▸ TASK INSTRUCTIONS
In the entries below, find the lines that contain the word "blue" and copy them.

___ DATA EXTRACT

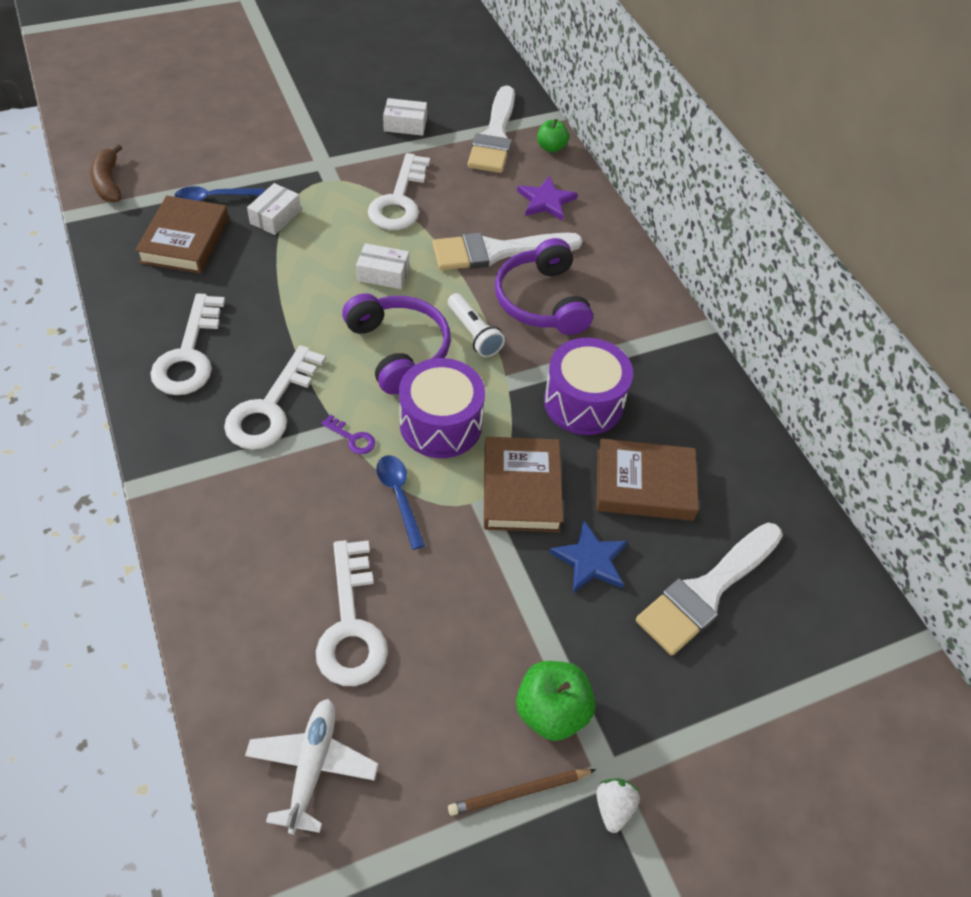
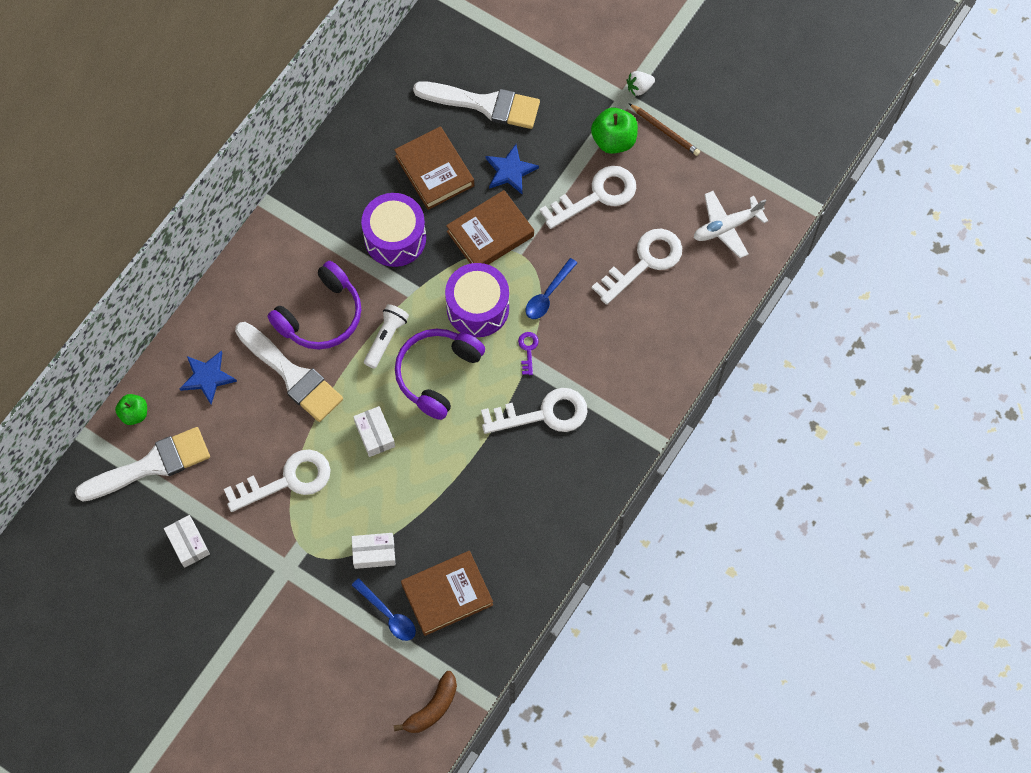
camera: 120 degrees left, 15 degrees up
(189, 354) = (543, 498): white key -> white key (596, 195)
(546, 201) = (207, 377): purple star -> blue star

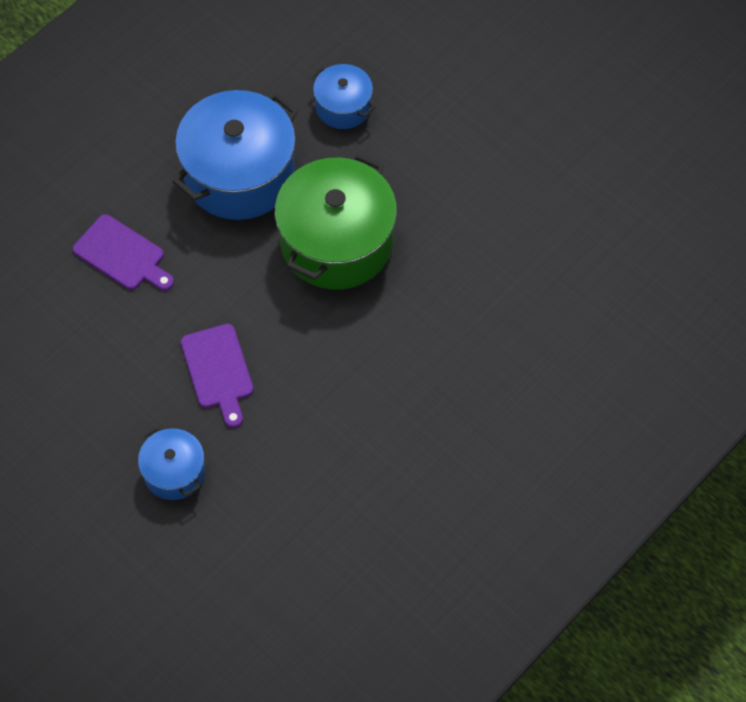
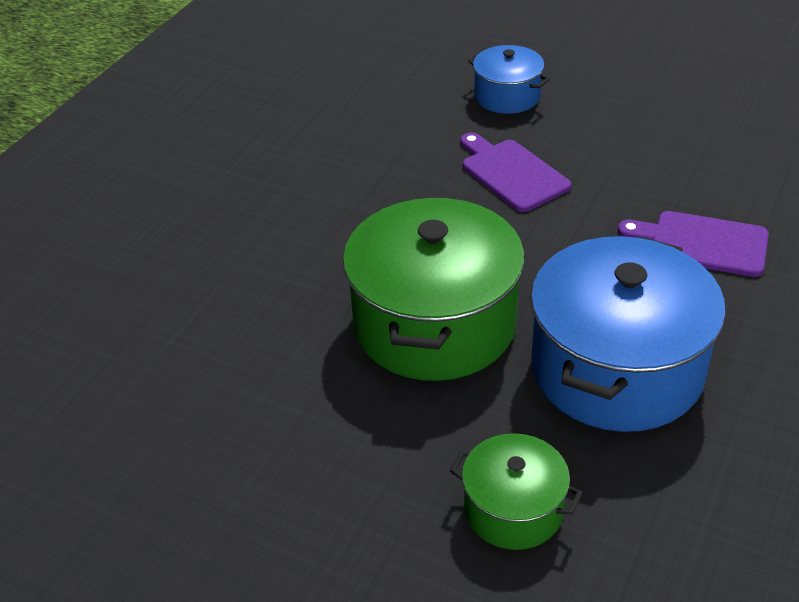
camera: 165 degrees right, 20 degrees down
(343, 106) = (513, 509): blue pot -> green pot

______

▸ EXERCISE OUTPUT
(546, 201) = (207, 377): purple star -> blue star
(343, 106) = (513, 509): blue pot -> green pot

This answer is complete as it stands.